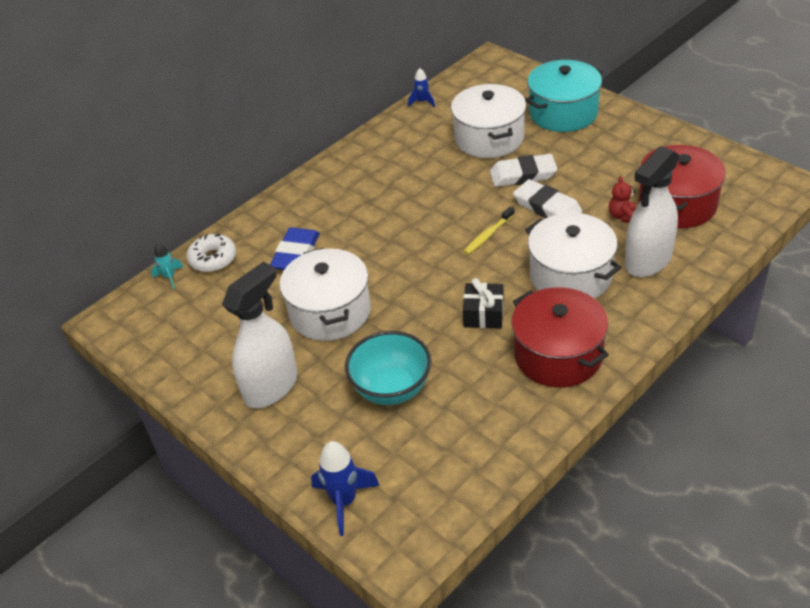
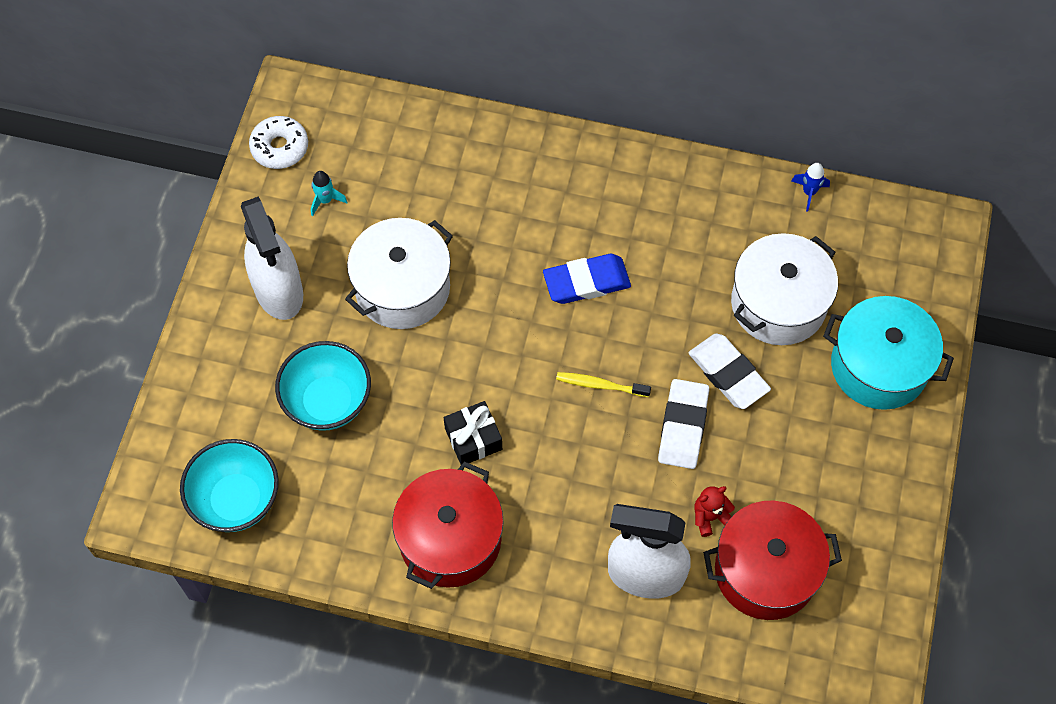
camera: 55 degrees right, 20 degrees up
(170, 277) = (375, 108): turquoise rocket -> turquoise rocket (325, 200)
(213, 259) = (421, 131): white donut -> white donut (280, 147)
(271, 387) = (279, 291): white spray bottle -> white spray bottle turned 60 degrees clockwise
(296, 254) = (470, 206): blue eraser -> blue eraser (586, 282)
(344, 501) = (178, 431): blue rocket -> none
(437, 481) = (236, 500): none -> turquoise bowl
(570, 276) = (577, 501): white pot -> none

--

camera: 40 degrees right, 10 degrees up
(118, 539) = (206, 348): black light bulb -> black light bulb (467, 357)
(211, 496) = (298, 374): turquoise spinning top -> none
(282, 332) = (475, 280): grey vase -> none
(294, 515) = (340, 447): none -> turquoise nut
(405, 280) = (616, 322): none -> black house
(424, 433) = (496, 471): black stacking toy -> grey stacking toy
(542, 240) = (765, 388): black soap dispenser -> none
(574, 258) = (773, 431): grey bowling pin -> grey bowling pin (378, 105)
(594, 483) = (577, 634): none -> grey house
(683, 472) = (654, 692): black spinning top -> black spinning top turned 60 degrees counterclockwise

---

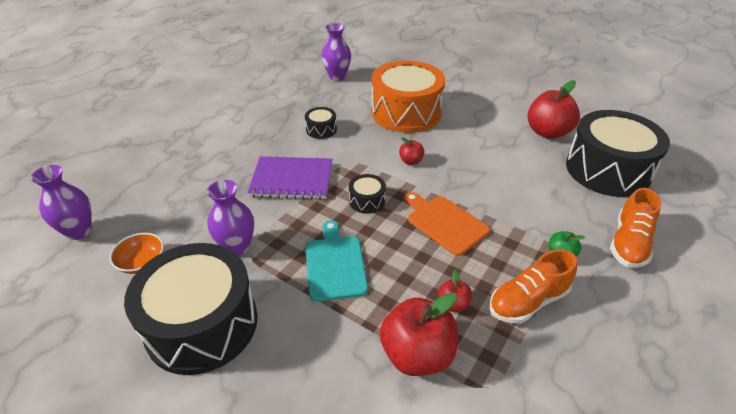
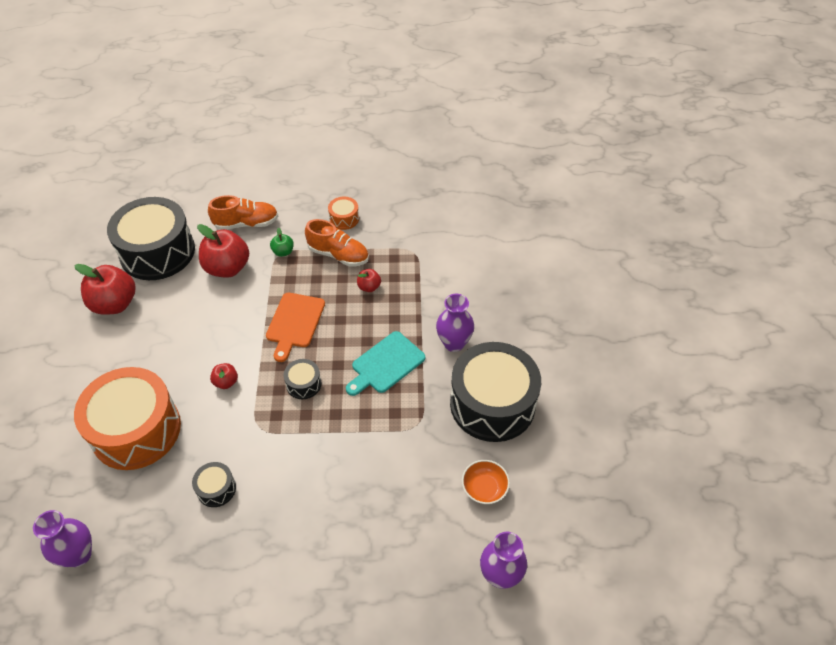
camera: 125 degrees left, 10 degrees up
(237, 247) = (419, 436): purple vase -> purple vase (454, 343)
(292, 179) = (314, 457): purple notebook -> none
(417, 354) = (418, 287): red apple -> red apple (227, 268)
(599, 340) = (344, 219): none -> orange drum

◆ Task directions ◆
Would you please copy, word for word, everything above from the line containing "(542, 240) = (765, 388): black" down to the line containing "(683, 472) = (654, 692): black", those two lines included?

◆ Answer area ◆
(542, 240) = (765, 388): black soap dispenser -> none
(574, 258) = (773, 431): grey bowling pin -> grey bowling pin (378, 105)
(594, 483) = (577, 634): none -> grey house
(683, 472) = (654, 692): black spinning top -> black spinning top turned 60 degrees counterclockwise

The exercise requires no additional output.